→ **DIRECTIONS**: Leave out all pictures while you copy the lines exactly from the one with "red soap dispenser: 4 -> 7" through the last line of the listing.

───

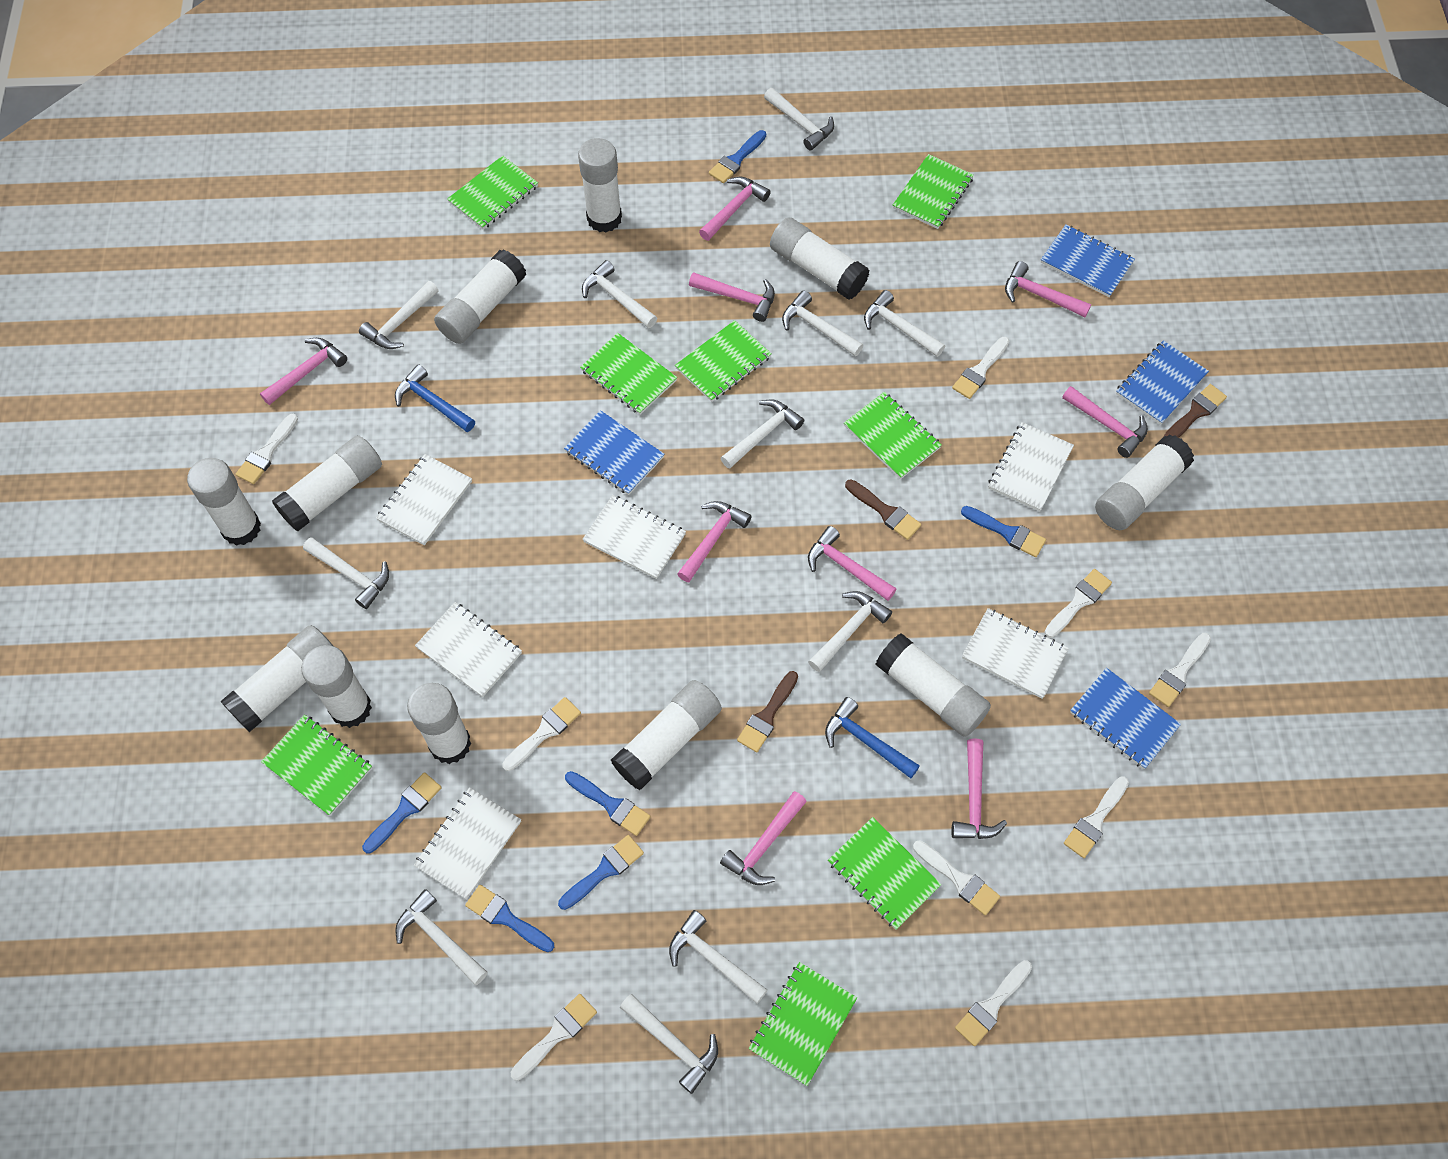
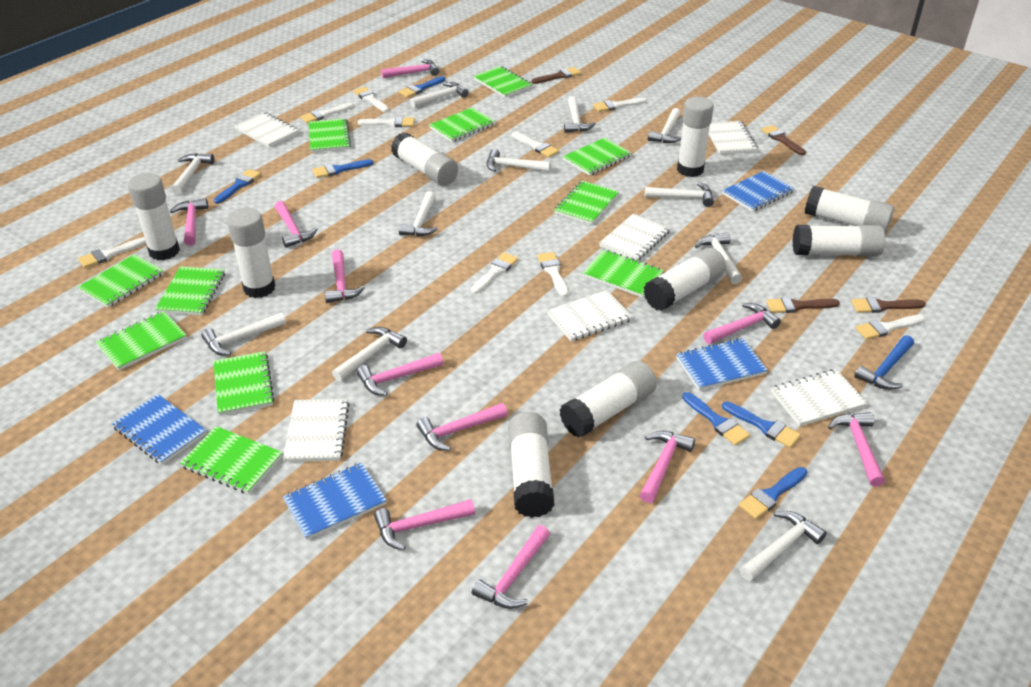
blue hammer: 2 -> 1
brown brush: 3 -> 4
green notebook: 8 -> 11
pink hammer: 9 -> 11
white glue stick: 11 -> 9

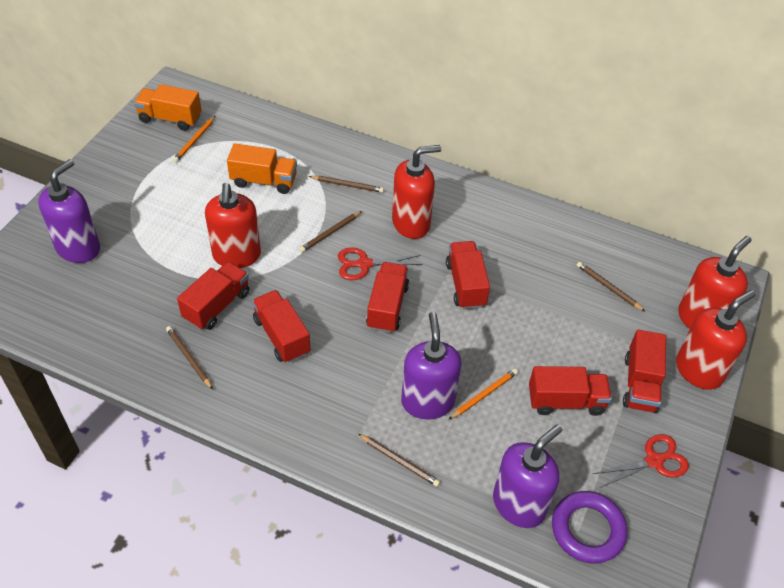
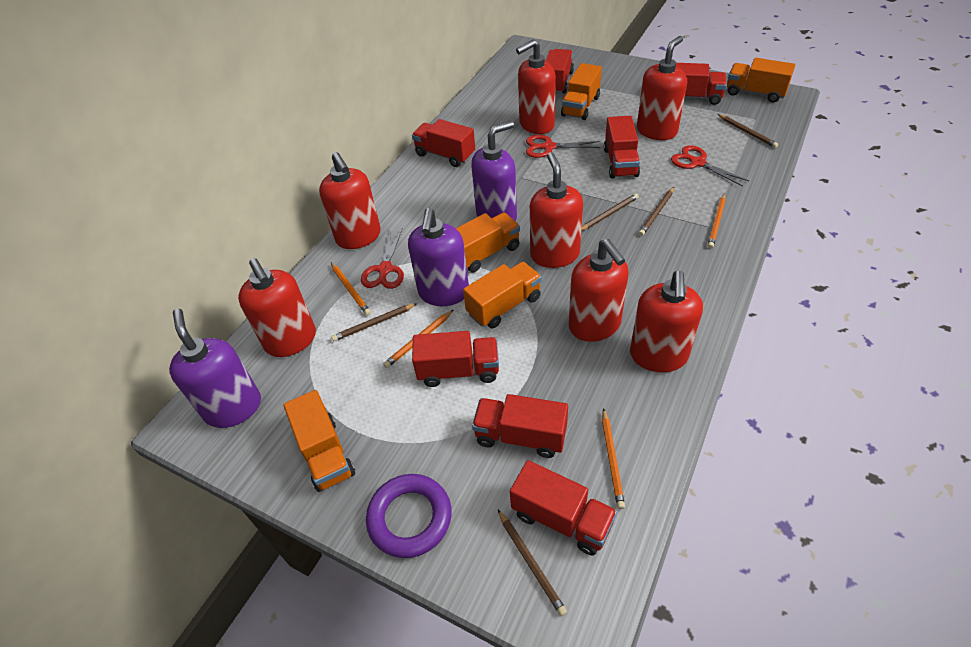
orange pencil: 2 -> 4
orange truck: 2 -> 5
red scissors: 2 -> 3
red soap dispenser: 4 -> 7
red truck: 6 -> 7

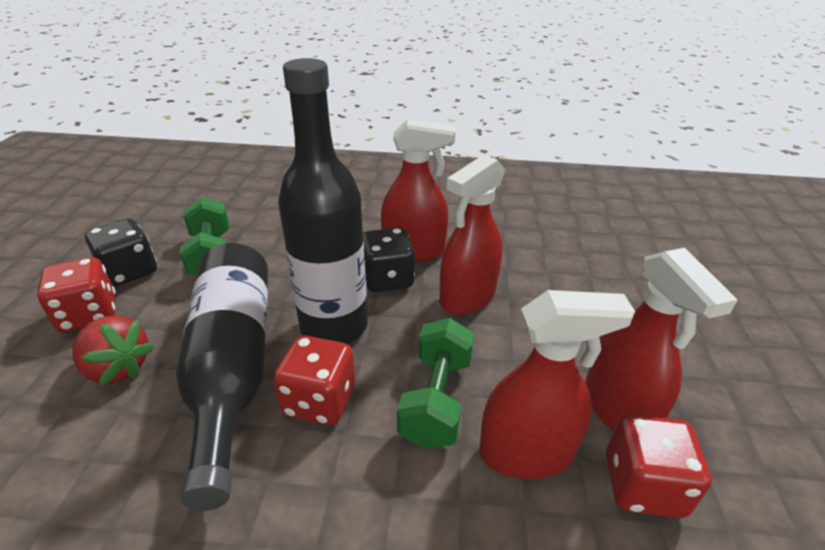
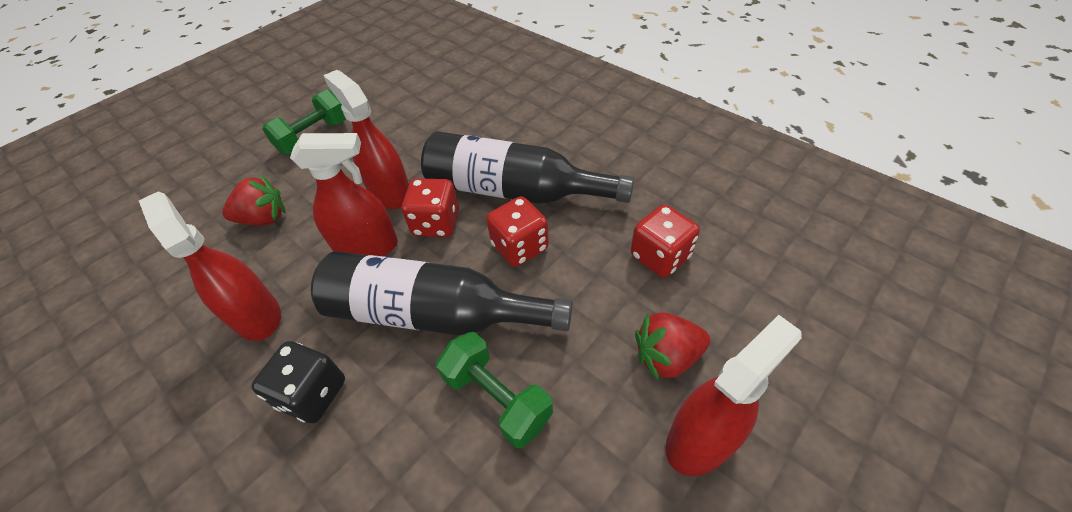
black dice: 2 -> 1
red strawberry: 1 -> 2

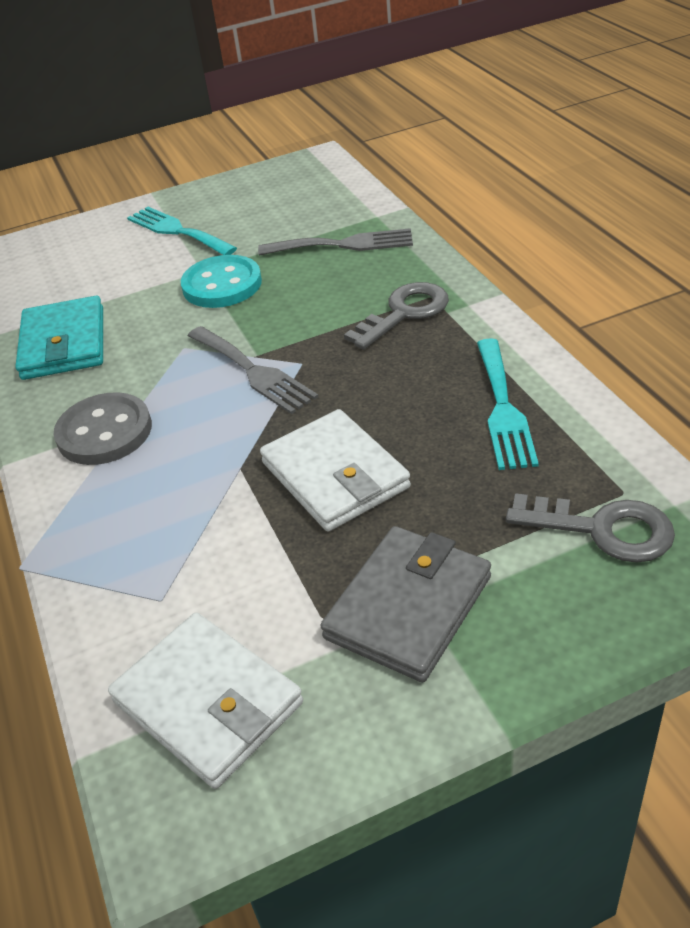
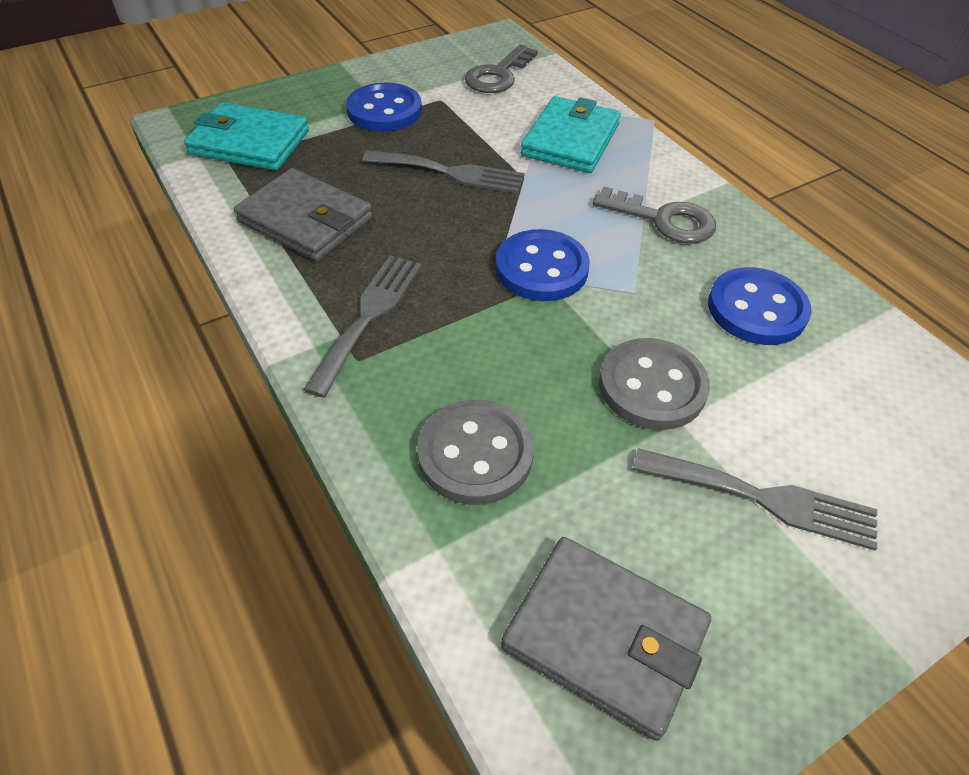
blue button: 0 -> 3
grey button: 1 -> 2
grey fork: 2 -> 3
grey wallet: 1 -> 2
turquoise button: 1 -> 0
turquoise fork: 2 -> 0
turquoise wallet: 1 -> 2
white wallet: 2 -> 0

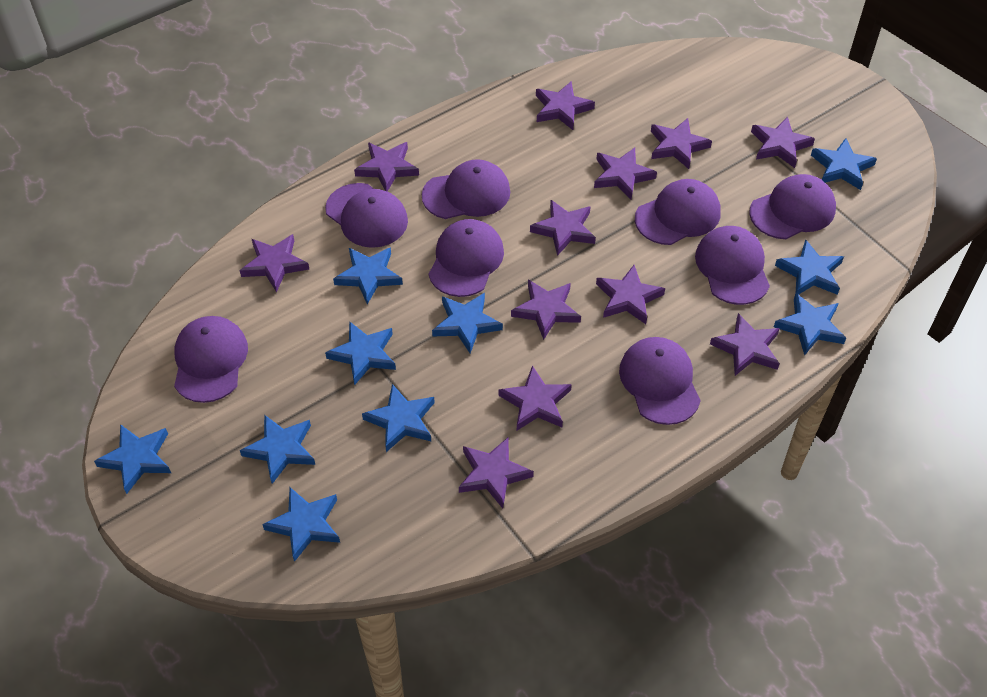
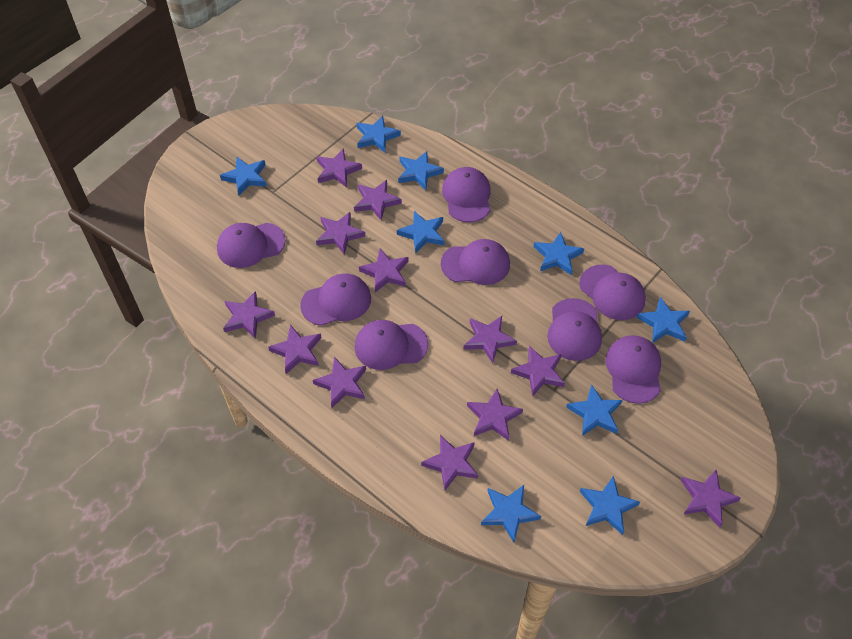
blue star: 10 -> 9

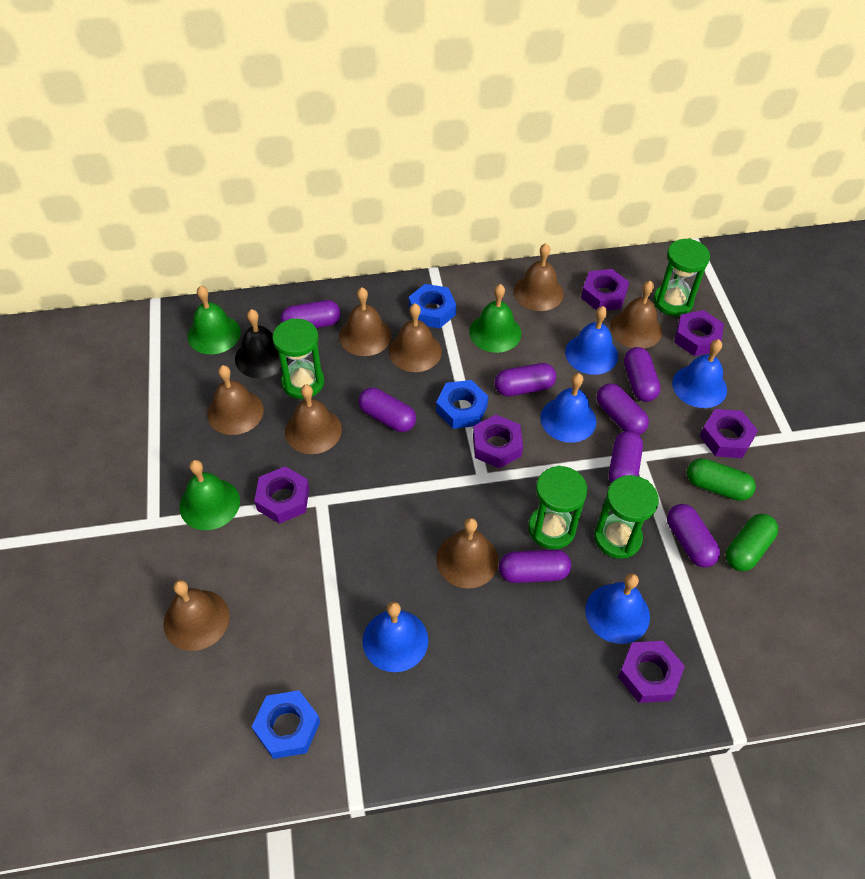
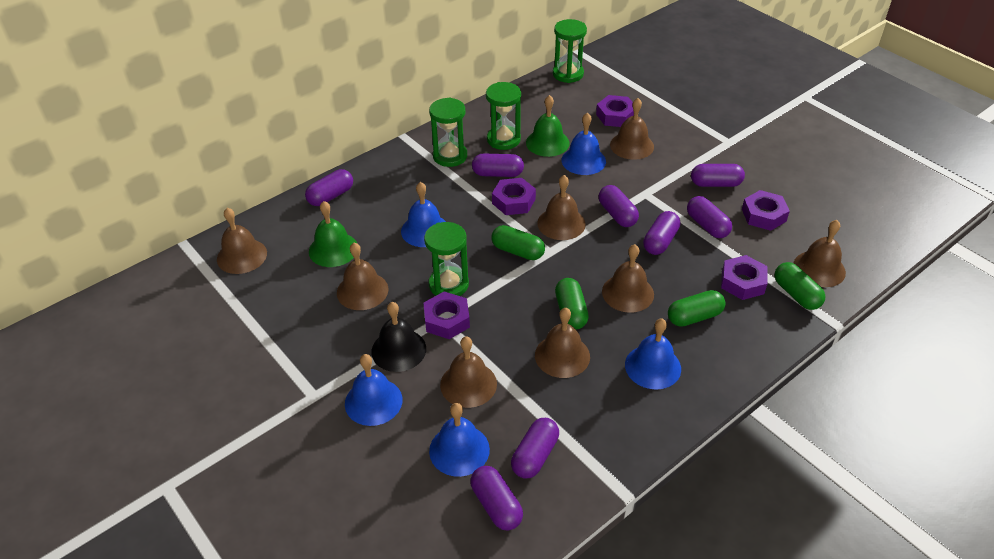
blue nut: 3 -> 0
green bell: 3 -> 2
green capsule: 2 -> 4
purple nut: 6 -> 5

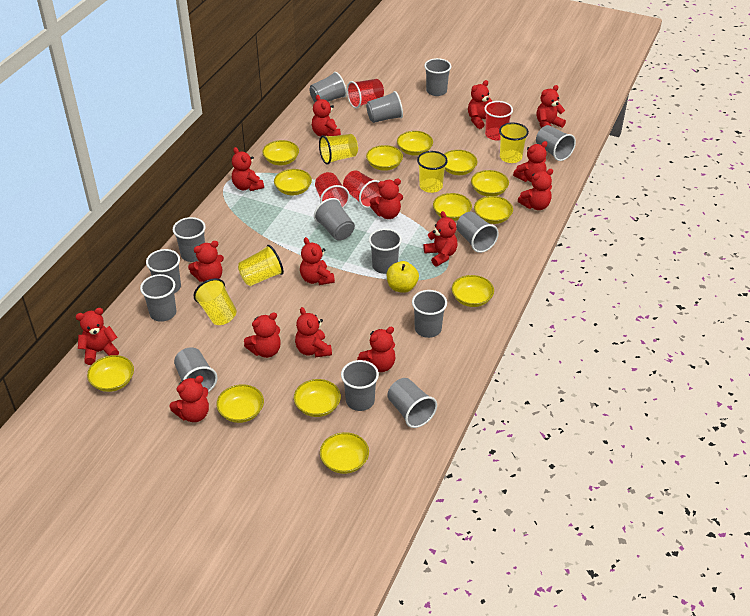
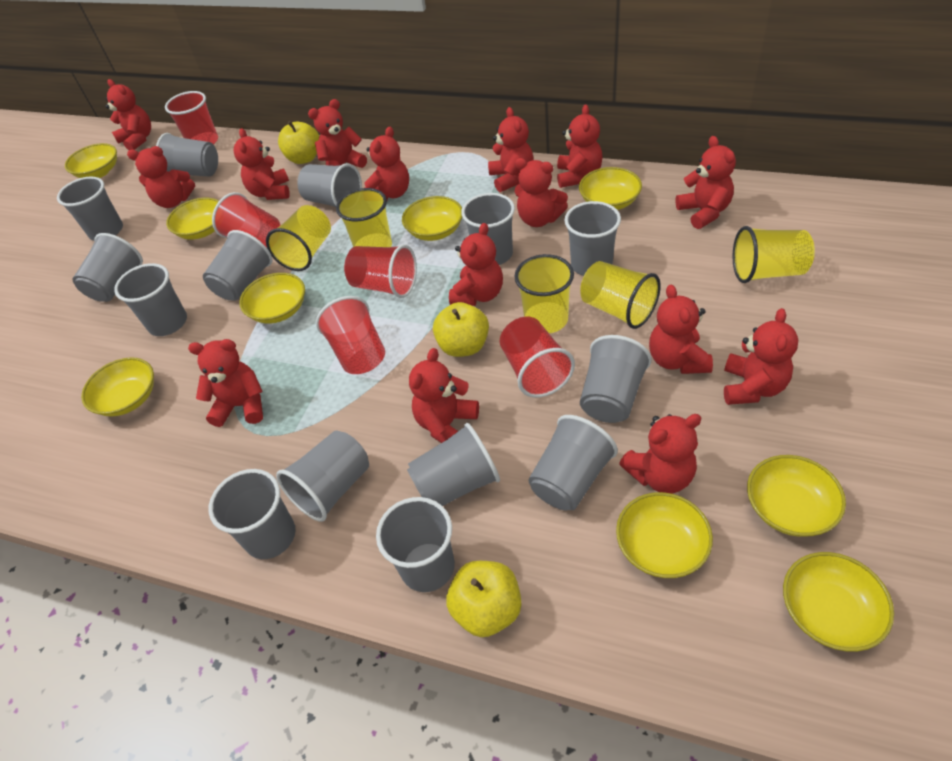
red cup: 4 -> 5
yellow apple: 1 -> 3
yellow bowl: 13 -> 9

───

→ **SOLVED PROBLEM**:
red soap dispenser: 4 -> 7
red truck: 6 -> 7

black dice: 2 -> 1
red strawberry: 1 -> 2

blue button: 0 -> 3
grey button: 1 -> 2
grey fork: 2 -> 3
grey wallet: 1 -> 2
turquoise button: 1 -> 0
turquoise fork: 2 -> 0
turquoise wallet: 1 -> 2
white wallet: 2 -> 0

blue star: 10 -> 9

blue nut: 3 -> 0
green bell: 3 -> 2
green capsule: 2 -> 4
purple nut: 6 -> 5

red cup: 4 -> 5
yellow apple: 1 -> 3
yellow bowl: 13 -> 9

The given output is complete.